=== EXERCISE DESCRIPTION ===
Search the listing for the string "right". Copy every line that has it.

##### RECORDS #####

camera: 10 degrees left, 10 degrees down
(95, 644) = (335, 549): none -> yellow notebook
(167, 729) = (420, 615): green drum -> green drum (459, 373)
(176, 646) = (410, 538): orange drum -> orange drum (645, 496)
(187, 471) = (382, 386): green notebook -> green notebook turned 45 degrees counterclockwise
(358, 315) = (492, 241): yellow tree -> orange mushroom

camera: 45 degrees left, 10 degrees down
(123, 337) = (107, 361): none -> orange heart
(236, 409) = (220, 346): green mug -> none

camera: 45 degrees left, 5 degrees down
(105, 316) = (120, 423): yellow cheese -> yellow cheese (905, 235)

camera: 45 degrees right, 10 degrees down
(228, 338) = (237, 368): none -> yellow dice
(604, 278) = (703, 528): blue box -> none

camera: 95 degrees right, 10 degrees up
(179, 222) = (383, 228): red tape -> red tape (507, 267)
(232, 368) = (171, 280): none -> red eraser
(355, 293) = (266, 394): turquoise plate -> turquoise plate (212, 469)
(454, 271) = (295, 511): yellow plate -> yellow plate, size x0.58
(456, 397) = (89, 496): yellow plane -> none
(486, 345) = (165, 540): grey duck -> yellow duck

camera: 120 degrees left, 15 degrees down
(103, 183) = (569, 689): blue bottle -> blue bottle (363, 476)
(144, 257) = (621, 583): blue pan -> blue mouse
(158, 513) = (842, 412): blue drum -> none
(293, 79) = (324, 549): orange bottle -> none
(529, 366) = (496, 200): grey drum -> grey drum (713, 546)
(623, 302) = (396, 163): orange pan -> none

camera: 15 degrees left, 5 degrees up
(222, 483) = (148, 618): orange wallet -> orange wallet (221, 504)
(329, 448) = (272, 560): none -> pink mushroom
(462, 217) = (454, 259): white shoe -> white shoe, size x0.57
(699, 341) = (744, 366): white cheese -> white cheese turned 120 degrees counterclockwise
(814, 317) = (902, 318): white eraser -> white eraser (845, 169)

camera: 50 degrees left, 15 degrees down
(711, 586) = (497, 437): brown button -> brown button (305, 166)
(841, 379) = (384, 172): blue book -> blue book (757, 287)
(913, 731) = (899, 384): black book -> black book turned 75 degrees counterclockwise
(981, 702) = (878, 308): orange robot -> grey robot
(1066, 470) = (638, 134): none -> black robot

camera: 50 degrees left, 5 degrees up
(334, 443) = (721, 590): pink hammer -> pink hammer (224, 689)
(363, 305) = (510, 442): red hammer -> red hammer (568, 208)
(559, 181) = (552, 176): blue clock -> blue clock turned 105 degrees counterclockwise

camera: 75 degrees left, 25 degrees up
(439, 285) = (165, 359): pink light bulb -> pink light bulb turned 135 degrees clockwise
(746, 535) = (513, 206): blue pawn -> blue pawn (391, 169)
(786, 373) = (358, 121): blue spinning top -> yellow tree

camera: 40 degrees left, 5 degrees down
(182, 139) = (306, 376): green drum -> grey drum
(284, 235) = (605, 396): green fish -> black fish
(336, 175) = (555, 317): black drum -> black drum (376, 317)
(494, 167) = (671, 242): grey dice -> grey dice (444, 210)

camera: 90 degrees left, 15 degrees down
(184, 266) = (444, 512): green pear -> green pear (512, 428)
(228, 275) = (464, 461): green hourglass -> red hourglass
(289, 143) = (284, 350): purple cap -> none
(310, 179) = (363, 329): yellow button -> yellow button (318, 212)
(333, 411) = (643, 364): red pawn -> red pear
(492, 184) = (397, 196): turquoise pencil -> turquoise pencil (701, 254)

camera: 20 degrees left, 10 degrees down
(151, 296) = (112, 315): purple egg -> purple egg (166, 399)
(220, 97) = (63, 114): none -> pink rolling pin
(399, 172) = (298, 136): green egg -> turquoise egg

#####

=== RESPONSE TO THE EXERCISE ===
camera: 45 degrees right, 10 degrees down
camera: 95 degrees right, 10 degrees up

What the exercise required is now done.